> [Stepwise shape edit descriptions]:
##############################
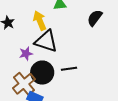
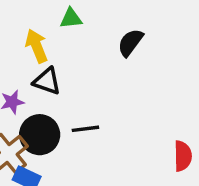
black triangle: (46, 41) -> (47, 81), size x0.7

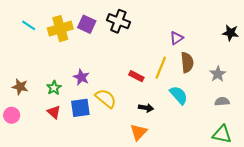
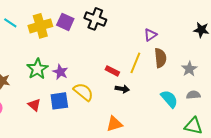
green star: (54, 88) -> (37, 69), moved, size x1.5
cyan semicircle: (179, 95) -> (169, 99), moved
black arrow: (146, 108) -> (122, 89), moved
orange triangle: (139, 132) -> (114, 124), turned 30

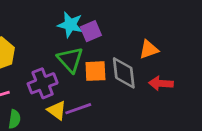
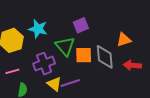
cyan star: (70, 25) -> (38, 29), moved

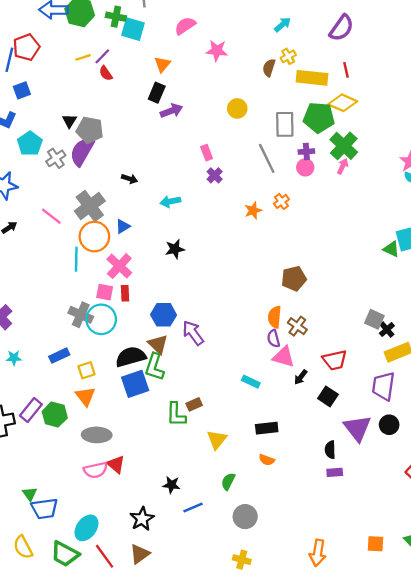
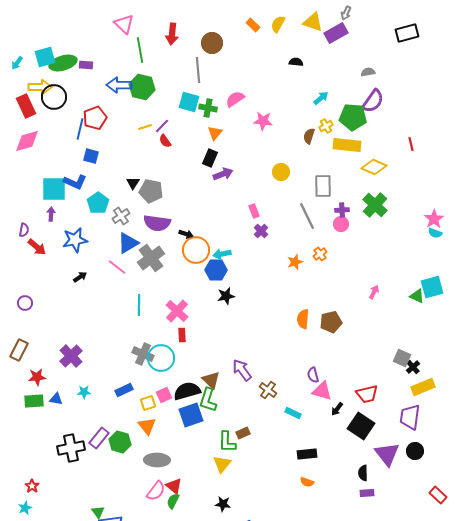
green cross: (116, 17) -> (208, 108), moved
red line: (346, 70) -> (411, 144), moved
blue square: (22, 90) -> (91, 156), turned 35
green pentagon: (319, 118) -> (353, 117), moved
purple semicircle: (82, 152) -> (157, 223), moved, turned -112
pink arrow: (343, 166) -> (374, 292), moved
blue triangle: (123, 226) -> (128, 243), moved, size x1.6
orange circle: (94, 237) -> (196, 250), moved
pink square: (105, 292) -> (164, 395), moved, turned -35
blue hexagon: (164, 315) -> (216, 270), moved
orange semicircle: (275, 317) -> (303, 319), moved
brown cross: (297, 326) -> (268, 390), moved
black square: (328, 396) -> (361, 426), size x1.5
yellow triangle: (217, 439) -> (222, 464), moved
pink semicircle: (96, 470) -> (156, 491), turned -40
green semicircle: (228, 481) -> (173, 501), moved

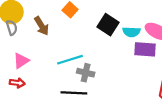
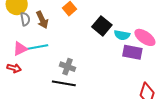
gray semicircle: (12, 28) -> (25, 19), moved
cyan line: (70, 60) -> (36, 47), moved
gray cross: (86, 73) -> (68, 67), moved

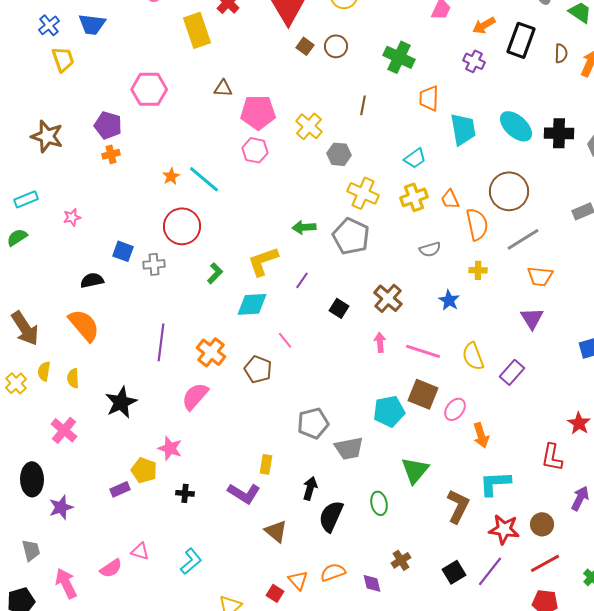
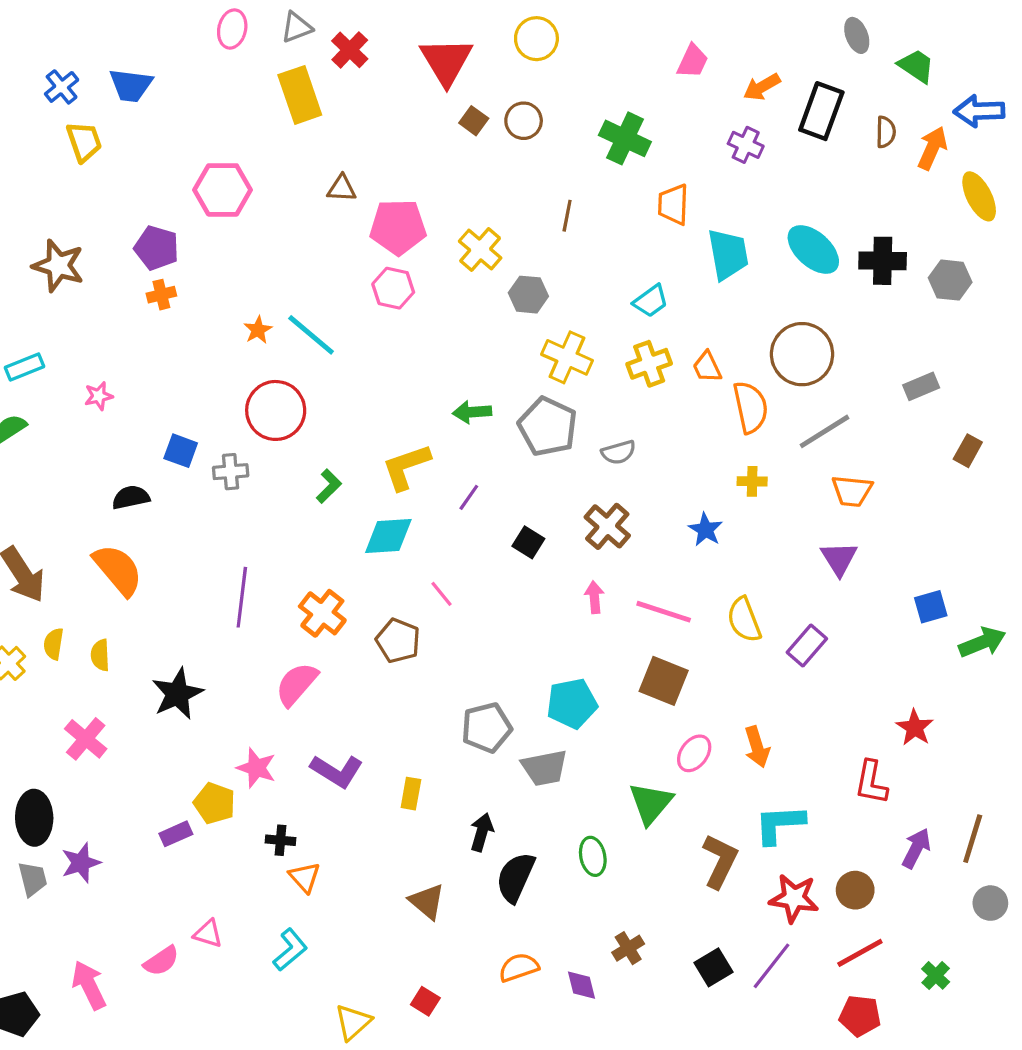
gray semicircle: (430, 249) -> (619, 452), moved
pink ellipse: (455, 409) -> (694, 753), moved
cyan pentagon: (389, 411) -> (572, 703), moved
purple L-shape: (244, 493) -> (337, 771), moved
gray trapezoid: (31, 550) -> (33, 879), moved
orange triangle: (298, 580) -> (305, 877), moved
##############################
> [WORK TO COMPLETE]:
Every line from the one containing "gray cross: (86, 73) -> (68, 67), moved" through the last line of the data is to be retyped exactly, with nothing added and no pictures included.

> [ANSWER TO THE EXERCISE]:
gray cross: (86, 73) -> (68, 67), moved

gray semicircle: (430, 249) -> (619, 452), moved
pink ellipse: (455, 409) -> (694, 753), moved
cyan pentagon: (389, 411) -> (572, 703), moved
purple L-shape: (244, 493) -> (337, 771), moved
gray trapezoid: (31, 550) -> (33, 879), moved
orange triangle: (298, 580) -> (305, 877), moved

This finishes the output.